_Your goal:_ For the data below, give again exactly the lines from the one containing "(522, 382) = (317, 455): blue" through the one containing "(309, 435) = (607, 350): none -> grey capsule", both ends included, and no others.

-------

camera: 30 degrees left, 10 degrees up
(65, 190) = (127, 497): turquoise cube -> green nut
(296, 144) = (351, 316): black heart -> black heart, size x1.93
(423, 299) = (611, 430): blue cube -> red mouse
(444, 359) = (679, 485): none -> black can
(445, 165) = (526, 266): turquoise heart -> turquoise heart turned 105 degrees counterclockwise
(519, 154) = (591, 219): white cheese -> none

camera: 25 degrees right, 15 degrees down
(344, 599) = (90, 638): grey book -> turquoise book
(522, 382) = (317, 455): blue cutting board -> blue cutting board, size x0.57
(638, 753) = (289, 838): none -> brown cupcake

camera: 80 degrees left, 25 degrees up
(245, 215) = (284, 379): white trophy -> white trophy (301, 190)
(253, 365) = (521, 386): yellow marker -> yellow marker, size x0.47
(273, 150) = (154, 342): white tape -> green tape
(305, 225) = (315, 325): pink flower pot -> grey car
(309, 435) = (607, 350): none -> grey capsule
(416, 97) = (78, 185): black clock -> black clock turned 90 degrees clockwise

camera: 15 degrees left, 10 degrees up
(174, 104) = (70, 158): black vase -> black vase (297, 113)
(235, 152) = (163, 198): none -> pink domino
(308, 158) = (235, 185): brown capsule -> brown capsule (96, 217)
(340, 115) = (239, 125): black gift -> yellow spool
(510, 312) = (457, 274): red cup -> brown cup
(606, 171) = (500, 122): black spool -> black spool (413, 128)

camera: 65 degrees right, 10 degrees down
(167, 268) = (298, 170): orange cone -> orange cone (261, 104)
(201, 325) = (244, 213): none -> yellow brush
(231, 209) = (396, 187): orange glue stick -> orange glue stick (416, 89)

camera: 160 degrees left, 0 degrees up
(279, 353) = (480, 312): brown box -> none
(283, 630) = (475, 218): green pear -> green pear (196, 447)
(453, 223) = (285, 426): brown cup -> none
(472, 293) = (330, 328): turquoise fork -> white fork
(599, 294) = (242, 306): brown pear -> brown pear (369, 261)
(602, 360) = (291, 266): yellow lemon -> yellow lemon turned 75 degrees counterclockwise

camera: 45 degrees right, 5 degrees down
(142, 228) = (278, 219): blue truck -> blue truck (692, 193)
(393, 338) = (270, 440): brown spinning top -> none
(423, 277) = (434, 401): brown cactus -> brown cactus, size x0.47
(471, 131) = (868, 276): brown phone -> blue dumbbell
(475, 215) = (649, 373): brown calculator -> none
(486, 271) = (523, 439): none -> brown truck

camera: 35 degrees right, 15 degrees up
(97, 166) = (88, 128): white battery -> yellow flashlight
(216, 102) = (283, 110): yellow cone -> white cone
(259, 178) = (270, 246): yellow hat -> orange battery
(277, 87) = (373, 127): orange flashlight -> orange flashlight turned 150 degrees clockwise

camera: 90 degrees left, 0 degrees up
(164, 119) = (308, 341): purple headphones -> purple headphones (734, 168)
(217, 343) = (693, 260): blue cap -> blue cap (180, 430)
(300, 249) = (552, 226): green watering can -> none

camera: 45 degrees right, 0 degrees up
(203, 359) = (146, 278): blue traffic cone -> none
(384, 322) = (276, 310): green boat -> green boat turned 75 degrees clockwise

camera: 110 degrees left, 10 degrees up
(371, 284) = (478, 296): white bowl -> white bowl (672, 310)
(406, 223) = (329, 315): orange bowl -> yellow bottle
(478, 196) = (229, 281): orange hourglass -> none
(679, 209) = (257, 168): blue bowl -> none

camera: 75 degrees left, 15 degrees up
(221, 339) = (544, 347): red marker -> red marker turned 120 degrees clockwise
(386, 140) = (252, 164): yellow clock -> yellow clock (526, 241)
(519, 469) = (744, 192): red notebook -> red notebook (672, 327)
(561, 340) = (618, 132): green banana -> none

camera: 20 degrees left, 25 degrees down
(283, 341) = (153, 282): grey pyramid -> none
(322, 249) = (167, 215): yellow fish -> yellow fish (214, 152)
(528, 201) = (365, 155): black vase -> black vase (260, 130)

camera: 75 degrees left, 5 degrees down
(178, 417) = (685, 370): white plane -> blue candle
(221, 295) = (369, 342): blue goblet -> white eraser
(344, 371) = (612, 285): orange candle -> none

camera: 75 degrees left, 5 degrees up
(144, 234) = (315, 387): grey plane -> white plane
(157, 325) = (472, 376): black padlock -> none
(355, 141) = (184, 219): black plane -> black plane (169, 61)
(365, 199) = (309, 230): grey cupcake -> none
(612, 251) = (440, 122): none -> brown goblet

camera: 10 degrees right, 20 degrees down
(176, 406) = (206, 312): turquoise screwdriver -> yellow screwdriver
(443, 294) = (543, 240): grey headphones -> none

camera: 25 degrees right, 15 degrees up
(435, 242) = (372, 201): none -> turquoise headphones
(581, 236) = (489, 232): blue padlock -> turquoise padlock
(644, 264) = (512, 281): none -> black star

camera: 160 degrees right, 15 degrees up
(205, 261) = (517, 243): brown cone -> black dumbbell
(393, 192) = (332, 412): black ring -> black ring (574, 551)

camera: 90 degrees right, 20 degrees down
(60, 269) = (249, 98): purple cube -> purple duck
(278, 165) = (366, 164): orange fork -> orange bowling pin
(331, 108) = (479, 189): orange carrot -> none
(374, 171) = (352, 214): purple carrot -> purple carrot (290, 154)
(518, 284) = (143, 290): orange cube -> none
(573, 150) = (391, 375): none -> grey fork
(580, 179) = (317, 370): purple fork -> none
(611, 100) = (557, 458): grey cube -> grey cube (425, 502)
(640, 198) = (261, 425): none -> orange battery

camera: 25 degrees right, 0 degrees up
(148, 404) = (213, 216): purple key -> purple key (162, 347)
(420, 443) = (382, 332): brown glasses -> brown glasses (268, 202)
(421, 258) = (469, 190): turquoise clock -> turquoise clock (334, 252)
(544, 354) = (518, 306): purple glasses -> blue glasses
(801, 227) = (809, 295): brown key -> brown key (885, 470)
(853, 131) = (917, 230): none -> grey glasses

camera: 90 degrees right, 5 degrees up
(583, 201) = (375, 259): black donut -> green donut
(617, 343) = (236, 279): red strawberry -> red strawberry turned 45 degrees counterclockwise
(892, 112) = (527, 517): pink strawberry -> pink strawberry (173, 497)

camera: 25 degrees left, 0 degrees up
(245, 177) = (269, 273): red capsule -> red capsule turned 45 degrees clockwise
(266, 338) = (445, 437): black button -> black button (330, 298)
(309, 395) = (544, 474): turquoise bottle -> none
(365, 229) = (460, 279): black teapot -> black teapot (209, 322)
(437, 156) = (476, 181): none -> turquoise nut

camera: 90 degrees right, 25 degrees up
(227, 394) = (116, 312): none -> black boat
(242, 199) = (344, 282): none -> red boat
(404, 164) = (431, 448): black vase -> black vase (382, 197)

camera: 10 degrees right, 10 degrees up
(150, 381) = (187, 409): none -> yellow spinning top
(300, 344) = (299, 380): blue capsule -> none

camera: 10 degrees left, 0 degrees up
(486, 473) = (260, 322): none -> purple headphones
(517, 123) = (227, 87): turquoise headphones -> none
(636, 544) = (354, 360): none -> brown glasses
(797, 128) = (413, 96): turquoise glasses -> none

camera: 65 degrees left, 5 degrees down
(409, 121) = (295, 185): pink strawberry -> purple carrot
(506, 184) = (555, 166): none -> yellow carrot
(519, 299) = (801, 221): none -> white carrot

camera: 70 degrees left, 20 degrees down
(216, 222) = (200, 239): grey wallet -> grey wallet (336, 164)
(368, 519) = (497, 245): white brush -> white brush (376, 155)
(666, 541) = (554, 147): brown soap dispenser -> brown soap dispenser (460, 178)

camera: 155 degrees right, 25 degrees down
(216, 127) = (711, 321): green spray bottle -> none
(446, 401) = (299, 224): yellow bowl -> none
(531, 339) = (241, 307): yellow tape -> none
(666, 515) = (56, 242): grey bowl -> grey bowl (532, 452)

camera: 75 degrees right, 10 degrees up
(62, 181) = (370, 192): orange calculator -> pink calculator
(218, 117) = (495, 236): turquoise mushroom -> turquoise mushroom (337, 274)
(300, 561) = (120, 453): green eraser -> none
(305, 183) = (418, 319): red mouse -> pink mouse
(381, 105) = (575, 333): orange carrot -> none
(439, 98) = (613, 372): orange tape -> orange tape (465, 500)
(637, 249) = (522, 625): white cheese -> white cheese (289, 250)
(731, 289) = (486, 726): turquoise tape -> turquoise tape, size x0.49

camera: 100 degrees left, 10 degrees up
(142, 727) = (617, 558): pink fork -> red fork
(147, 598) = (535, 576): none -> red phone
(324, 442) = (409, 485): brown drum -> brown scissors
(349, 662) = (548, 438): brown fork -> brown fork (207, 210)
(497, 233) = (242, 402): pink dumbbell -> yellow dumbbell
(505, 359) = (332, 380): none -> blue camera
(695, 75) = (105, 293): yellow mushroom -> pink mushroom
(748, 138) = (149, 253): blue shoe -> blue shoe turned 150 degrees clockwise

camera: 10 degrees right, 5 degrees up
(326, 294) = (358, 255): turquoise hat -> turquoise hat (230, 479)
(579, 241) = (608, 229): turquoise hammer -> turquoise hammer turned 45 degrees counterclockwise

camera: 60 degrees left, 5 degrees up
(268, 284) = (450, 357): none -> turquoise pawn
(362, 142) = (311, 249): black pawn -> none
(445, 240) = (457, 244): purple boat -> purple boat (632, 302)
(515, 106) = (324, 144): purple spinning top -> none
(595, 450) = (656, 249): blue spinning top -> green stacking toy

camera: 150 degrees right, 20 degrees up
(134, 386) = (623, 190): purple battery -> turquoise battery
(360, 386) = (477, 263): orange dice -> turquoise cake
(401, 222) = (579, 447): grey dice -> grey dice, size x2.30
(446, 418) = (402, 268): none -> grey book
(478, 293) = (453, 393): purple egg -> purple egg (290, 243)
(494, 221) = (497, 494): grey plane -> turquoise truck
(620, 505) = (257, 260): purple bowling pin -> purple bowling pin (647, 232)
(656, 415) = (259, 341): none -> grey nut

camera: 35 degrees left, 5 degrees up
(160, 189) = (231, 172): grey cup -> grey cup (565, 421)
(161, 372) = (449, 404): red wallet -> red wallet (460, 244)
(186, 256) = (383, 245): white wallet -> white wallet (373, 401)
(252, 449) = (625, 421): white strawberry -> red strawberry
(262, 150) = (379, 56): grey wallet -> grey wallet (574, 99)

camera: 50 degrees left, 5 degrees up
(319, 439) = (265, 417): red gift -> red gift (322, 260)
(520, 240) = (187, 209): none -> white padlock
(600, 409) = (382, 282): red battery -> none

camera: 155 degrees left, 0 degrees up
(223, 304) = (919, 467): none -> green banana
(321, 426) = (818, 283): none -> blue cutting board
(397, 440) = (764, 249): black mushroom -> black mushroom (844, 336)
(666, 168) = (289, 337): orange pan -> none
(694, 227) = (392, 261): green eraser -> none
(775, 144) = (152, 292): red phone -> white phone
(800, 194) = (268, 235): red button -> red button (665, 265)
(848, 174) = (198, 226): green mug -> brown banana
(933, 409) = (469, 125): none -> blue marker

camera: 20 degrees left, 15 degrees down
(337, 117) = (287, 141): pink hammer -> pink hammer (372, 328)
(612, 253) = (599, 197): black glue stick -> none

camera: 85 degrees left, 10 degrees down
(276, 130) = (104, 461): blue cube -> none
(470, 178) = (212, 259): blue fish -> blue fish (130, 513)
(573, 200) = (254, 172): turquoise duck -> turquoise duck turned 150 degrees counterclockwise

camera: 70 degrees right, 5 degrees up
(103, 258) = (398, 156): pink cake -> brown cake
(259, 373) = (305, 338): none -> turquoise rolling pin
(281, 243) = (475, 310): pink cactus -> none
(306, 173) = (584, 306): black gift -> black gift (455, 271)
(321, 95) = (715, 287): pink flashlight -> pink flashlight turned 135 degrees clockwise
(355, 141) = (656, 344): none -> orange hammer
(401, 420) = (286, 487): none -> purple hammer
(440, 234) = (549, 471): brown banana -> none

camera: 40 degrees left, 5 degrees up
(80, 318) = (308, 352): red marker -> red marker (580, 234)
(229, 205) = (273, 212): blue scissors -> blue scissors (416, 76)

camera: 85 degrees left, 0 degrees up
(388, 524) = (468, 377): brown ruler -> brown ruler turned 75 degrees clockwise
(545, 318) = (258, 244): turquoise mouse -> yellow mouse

-------

_Answer section:_
(522, 382) = (317, 455): blue cutting board -> blue cutting board, size x0.57
(638, 753) = (289, 838): none -> brown cupcake

camera: 80 degrees left, 25 degrees up
(245, 215) = (284, 379): white trophy -> white trophy (301, 190)
(253, 365) = (521, 386): yellow marker -> yellow marker, size x0.47
(273, 150) = (154, 342): white tape -> green tape
(305, 225) = (315, 325): pink flower pot -> grey car
(309, 435) = (607, 350): none -> grey capsule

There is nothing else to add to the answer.